• [WHAT IS BEING ASKED]: Return, word for word, every entry in the listing below, but not its images.
───── RECORDS TO USE ─────
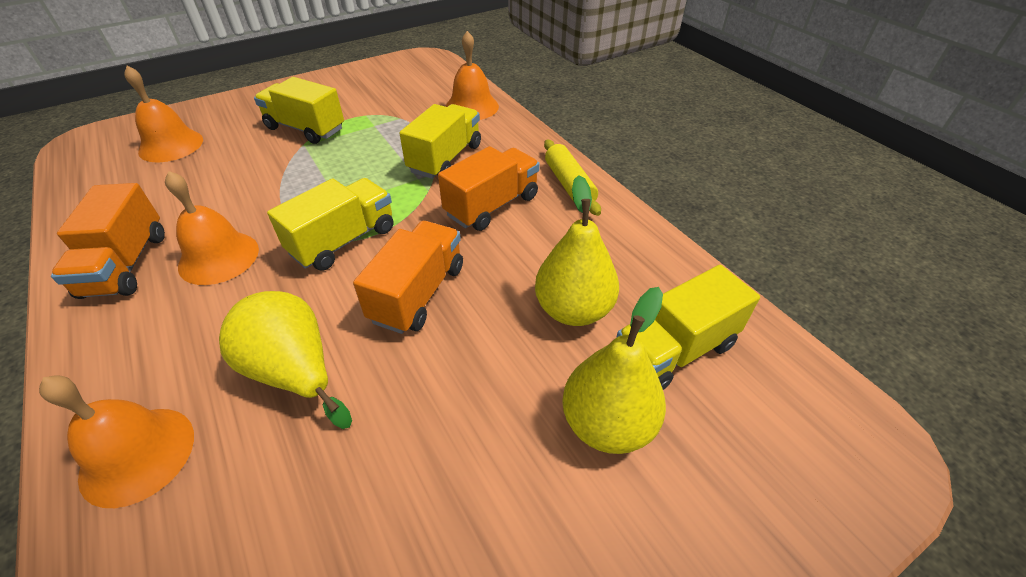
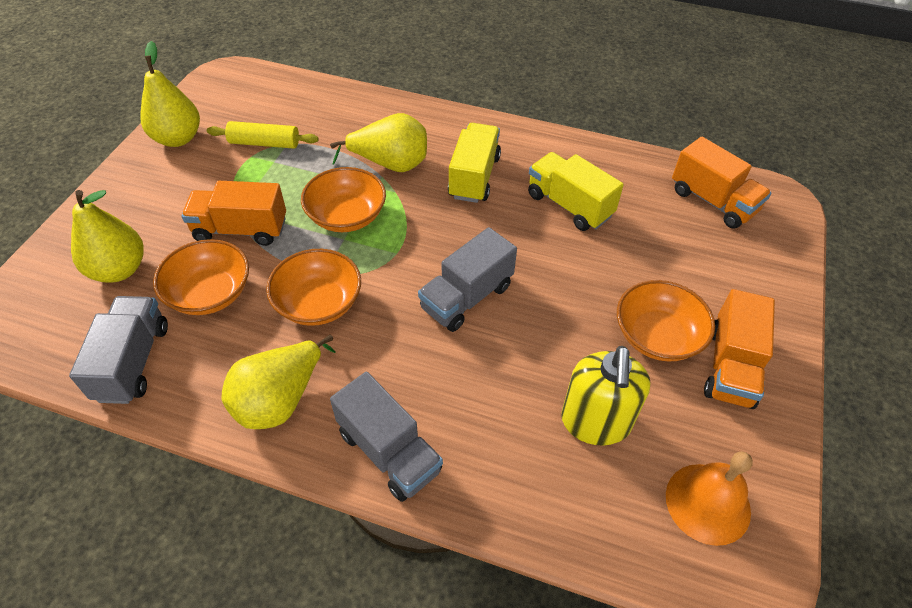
grey truck: none = 0 -> [69,296,168,404] [330,372,443,502] [418,227,517,332] = 3
orange bell: [39,375,194,508] [124,66,203,162] [165,171,259,285] [445,31,499,120] = 4 -> [666,452,752,546] = 1
orange bowl: none = 0 -> [153,239,249,315] [266,249,361,326] [301,167,386,232] [617,280,715,362] = 4
yellow pear: [219,291,352,429] [535,175,619,326] [562,287,666,454] = 3 -> [71,190,144,283] [140,41,200,147] [221,335,335,429] [330,113,427,172] = 4
yellow soap dispenser: none = 0 -> [561,346,651,446] = 1
yellow truck: [254,77,344,144] [267,178,394,270] [399,104,481,179] [616,265,760,390] = 4 -> [448,123,501,203] [528,152,624,231] = 2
─────
• [RESULT BELOW]:
grey truck: none = 0 -> [69,296,168,404] [330,372,443,502] [418,227,517,332] = 3
orange bell: [39,375,194,508] [124,66,203,162] [165,171,259,285] [445,31,499,120] = 4 -> [666,452,752,546] = 1
orange bowl: none = 0 -> [153,239,249,315] [266,249,361,326] [301,167,386,232] [617,280,715,362] = 4
yellow pear: [219,291,352,429] [535,175,619,326] [562,287,666,454] = 3 -> [71,190,144,283] [140,41,200,147] [221,335,335,429] [330,113,427,172] = 4
yellow soap dispenser: none = 0 -> [561,346,651,446] = 1
yellow truck: [254,77,344,144] [267,178,394,270] [399,104,481,179] [616,265,760,390] = 4 -> [448,123,501,203] [528,152,624,231] = 2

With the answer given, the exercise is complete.